• [Your task]:
Beginning with the line containing "green banana: 0 -> 2", transcribe every line exactly down to the last one in the records below, and drop the pictures.

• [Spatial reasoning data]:

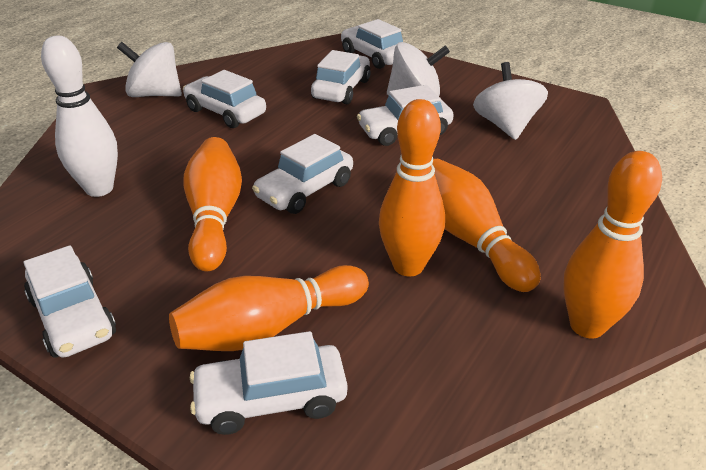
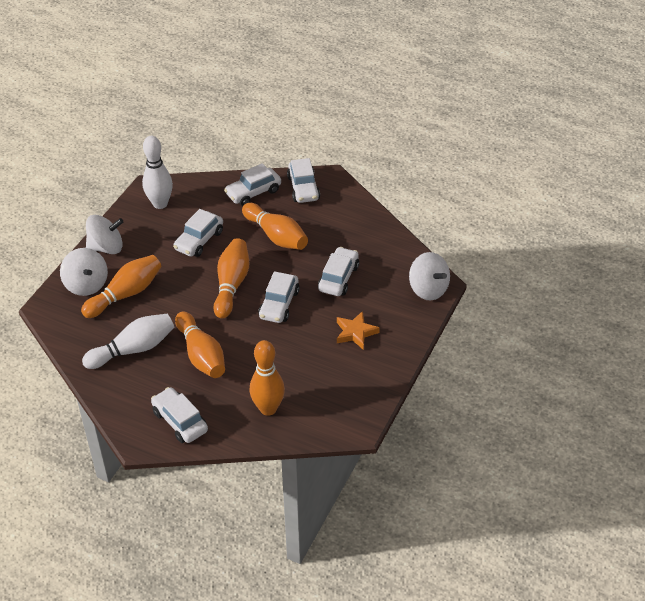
orange star: 0 -> 1
white bowling pin: 1 -> 2
white car: 7 -> 6

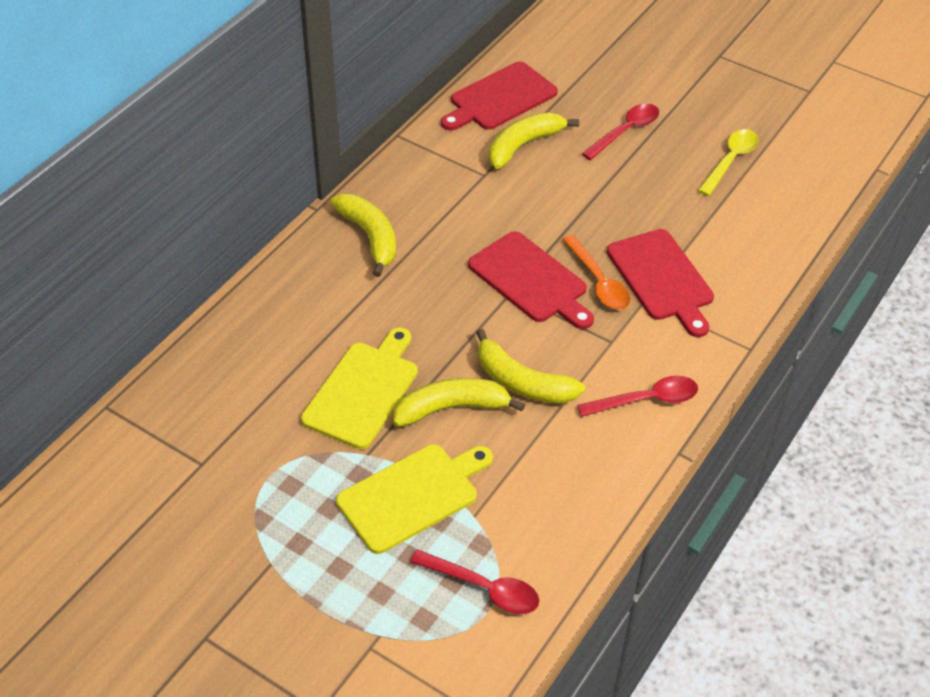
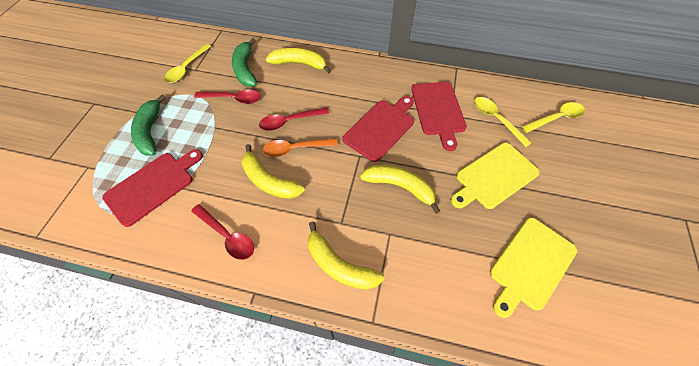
green banana: 0 -> 2
yellow spoon: 1 -> 3

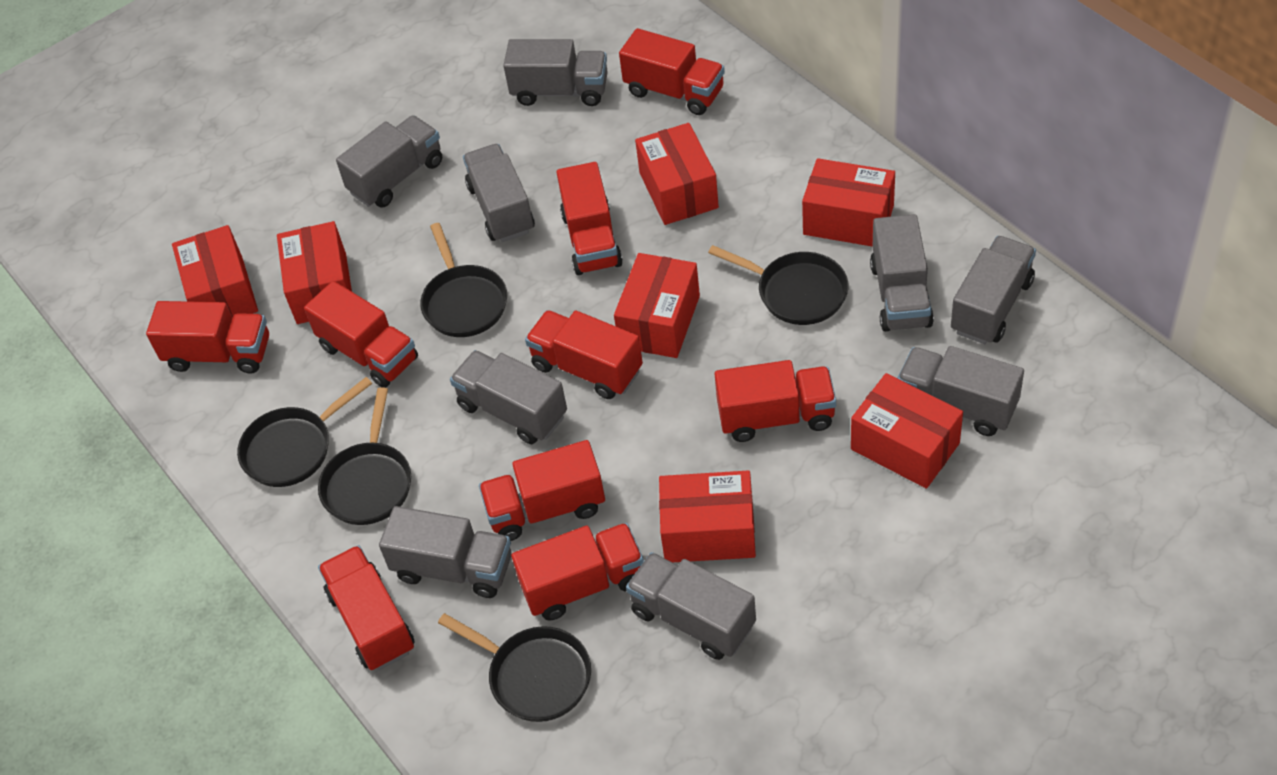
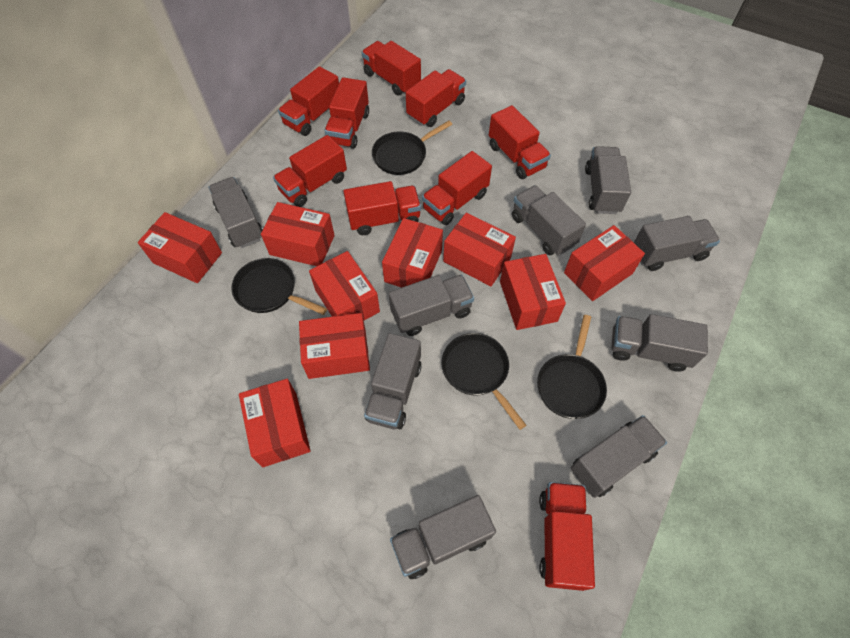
black pan: 5 -> 4
red box: 7 -> 9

• [Result for this task]:
green banana: 0 -> 2
yellow spoon: 1 -> 3

black pan: 5 -> 4
red box: 7 -> 9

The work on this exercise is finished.